*WHAT THIS TASK INVOLVES*
When you find the line with "camera: 145 degrees left, 20 degrees up" among the records below, reproduce it and each line after it exactly, ending with the line with "move: donut (white)".

*LISTED ENTRIES*
☆ ☆ ☆

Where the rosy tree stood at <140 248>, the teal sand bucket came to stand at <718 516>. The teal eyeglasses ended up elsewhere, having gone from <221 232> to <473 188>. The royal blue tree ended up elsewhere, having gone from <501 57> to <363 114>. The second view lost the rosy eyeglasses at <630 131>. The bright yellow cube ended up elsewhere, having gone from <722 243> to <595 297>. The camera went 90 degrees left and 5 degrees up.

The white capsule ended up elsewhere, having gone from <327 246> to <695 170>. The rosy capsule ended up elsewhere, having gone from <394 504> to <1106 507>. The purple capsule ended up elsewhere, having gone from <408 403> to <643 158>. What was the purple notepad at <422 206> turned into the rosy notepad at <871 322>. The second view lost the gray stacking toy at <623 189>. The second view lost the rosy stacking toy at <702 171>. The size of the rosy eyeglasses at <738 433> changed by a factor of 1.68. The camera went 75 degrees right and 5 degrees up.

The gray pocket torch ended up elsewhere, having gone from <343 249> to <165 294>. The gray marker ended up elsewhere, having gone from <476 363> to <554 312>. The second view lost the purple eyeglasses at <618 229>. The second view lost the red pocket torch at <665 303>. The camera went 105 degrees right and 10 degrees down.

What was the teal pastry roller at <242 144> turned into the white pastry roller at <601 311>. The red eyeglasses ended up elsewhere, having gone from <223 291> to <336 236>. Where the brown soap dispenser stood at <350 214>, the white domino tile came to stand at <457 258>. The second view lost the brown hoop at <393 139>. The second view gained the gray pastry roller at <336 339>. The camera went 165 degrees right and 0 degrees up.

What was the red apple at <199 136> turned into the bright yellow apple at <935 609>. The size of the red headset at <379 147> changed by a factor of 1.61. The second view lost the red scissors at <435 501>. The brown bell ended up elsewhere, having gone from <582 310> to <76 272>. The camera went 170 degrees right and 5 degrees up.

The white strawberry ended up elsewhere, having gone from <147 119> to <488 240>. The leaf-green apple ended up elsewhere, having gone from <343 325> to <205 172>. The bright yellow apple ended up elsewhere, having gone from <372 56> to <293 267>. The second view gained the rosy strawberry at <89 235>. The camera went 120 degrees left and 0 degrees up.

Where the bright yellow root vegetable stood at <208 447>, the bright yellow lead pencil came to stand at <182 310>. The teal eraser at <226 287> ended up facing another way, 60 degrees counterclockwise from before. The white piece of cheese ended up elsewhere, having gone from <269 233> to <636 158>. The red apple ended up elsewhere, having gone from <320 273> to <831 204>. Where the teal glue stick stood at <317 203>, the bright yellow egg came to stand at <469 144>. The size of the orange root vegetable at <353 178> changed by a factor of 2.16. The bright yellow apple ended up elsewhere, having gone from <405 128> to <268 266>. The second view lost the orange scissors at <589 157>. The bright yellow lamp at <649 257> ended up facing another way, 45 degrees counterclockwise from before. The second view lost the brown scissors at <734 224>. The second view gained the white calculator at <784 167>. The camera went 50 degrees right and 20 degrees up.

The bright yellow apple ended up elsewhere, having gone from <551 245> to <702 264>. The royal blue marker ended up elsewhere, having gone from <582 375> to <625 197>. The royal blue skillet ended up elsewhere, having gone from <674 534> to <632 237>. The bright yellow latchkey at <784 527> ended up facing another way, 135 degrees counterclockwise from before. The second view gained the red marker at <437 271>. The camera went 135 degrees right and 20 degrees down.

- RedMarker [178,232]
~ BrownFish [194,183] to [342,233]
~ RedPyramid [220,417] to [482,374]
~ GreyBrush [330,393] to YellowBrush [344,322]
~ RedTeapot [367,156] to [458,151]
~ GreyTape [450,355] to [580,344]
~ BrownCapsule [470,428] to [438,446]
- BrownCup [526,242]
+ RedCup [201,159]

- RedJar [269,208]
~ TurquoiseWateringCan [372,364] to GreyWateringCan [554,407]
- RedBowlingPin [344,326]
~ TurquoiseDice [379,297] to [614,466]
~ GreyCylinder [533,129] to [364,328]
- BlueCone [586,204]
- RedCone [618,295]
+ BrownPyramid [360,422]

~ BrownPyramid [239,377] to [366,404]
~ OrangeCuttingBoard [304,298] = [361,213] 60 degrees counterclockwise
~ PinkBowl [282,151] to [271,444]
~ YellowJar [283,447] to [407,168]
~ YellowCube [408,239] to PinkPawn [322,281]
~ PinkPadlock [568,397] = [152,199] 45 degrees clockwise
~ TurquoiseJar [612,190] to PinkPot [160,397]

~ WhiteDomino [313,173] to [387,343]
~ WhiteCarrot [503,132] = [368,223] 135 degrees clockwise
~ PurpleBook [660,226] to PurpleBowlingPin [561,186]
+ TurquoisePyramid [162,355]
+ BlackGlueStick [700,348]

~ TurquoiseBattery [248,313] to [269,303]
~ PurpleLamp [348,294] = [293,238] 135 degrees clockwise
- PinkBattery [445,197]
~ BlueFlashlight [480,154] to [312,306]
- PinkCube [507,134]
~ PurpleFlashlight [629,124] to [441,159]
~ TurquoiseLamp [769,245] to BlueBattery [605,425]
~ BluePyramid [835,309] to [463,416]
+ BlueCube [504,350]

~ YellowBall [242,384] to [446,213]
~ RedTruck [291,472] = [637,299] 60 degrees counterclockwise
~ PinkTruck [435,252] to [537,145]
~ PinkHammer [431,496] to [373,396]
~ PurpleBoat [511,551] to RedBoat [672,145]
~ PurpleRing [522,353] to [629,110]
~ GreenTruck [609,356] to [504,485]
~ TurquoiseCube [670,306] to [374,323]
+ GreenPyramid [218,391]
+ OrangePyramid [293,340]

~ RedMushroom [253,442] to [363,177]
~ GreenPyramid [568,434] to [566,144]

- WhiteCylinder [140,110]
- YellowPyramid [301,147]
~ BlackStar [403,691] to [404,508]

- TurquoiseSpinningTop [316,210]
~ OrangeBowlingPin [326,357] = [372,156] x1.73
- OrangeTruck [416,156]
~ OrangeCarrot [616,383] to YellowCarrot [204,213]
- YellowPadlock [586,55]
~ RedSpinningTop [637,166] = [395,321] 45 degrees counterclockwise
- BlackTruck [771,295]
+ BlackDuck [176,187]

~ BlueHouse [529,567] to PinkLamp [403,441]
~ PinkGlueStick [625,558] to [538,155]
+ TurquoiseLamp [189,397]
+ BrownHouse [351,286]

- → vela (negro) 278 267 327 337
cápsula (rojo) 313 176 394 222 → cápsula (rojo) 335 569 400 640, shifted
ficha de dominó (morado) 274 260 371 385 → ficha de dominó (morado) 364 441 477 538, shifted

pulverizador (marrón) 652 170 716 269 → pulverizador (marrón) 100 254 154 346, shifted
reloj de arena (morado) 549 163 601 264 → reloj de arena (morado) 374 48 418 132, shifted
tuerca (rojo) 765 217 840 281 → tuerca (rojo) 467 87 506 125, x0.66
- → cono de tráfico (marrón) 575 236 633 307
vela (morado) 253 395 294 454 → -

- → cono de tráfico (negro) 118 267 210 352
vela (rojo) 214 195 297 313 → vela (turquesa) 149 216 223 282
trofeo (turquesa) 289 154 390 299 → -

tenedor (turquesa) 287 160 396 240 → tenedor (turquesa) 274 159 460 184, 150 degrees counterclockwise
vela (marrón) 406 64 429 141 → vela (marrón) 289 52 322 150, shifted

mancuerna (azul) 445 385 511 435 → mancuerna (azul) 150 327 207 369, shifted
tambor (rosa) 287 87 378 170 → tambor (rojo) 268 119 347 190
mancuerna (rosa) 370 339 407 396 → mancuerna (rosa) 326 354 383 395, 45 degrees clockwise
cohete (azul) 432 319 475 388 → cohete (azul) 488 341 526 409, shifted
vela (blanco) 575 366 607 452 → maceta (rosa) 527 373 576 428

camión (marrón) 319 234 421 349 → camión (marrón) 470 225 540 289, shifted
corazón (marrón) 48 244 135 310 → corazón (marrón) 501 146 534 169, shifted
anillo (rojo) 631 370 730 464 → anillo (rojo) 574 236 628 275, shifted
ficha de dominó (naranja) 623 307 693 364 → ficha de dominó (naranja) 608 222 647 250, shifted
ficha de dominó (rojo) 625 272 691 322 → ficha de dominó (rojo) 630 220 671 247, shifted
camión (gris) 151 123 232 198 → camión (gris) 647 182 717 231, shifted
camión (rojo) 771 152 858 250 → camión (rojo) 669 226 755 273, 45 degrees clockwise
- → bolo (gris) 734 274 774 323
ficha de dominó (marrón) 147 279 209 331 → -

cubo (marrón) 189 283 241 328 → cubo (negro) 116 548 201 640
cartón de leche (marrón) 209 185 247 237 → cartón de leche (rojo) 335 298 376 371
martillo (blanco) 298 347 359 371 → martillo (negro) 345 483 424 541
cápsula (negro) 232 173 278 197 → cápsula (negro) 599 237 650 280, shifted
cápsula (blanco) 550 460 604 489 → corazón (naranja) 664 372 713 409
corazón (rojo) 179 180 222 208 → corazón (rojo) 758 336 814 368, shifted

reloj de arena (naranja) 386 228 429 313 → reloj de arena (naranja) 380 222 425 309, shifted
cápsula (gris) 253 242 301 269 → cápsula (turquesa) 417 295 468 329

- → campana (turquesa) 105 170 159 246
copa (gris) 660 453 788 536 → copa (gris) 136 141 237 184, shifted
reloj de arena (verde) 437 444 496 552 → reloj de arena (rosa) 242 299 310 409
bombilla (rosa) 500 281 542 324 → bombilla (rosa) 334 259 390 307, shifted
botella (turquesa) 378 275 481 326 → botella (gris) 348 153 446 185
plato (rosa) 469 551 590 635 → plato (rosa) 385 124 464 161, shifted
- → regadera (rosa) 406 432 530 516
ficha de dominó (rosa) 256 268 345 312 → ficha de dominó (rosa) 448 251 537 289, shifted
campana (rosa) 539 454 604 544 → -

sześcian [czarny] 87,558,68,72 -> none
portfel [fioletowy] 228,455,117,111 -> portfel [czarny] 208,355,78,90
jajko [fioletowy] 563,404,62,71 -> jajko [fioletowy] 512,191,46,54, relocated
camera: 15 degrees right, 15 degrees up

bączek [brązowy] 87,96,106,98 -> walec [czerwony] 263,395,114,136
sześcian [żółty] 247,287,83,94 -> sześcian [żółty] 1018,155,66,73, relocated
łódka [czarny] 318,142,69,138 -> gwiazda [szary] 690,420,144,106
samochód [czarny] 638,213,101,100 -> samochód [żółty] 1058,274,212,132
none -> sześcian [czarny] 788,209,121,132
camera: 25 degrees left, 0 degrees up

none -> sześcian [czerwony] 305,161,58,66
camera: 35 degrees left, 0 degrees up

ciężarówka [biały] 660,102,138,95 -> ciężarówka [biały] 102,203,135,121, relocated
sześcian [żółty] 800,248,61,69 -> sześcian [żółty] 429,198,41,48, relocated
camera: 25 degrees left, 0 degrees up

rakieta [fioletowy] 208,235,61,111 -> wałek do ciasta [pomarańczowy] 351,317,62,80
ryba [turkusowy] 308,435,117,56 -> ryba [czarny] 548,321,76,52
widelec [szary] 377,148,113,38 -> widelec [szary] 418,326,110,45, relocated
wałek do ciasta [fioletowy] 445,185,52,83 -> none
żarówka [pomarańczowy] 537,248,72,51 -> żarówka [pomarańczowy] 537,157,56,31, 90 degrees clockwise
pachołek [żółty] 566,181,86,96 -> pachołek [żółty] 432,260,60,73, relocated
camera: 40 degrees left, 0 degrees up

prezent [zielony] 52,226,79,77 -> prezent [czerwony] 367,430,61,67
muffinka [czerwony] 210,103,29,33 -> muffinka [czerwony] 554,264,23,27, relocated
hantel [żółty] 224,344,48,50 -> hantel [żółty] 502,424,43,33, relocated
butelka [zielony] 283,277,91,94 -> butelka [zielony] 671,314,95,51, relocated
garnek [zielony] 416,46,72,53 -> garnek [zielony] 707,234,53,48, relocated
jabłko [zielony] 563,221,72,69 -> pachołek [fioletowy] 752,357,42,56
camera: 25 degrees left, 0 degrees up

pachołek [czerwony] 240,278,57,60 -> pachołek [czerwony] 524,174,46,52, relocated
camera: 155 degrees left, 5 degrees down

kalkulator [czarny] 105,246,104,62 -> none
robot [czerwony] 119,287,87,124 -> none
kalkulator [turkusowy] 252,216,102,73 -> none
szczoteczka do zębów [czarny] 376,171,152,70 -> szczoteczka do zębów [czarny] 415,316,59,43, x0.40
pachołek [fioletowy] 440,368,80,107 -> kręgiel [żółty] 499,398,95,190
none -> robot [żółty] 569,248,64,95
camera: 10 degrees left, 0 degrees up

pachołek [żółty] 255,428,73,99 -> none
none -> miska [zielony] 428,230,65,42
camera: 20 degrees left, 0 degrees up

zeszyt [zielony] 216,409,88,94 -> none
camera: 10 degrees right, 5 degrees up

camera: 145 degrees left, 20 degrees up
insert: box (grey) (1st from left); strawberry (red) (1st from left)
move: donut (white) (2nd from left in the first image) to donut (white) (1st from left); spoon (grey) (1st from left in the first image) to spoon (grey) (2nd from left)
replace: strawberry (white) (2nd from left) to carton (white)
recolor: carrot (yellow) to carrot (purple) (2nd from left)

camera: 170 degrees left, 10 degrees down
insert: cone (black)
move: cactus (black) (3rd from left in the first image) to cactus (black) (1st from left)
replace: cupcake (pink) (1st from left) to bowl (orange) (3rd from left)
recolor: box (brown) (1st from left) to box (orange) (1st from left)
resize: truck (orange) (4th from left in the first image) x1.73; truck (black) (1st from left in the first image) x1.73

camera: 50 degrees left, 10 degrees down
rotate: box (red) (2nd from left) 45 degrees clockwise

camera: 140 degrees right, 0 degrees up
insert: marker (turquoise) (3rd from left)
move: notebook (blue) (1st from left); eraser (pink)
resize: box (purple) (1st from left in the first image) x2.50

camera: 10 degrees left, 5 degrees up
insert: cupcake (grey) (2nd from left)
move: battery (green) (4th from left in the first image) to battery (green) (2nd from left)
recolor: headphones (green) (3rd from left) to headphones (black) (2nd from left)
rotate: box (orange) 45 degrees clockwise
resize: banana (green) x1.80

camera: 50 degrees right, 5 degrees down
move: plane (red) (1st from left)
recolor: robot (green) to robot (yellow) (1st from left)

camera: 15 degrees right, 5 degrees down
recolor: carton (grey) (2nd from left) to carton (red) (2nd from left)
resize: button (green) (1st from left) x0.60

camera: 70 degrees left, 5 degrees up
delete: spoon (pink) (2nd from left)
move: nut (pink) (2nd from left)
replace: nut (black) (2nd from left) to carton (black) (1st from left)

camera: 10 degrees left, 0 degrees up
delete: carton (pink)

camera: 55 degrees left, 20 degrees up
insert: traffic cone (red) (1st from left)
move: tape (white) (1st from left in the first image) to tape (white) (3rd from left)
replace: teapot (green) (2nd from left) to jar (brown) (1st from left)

☆ ☆ ☆

*EXERCISE OUTPUT*
camera: 145 degrees left, 20 degrees up
insert: box (grey) (1st from left); strawberry (red) (1st from left)
move: donut (white) (2nd from left in the first image) to donut (white) (1st from left); spoon (grey) (1st from left in the first image) to spoon (grey) (2nd from left)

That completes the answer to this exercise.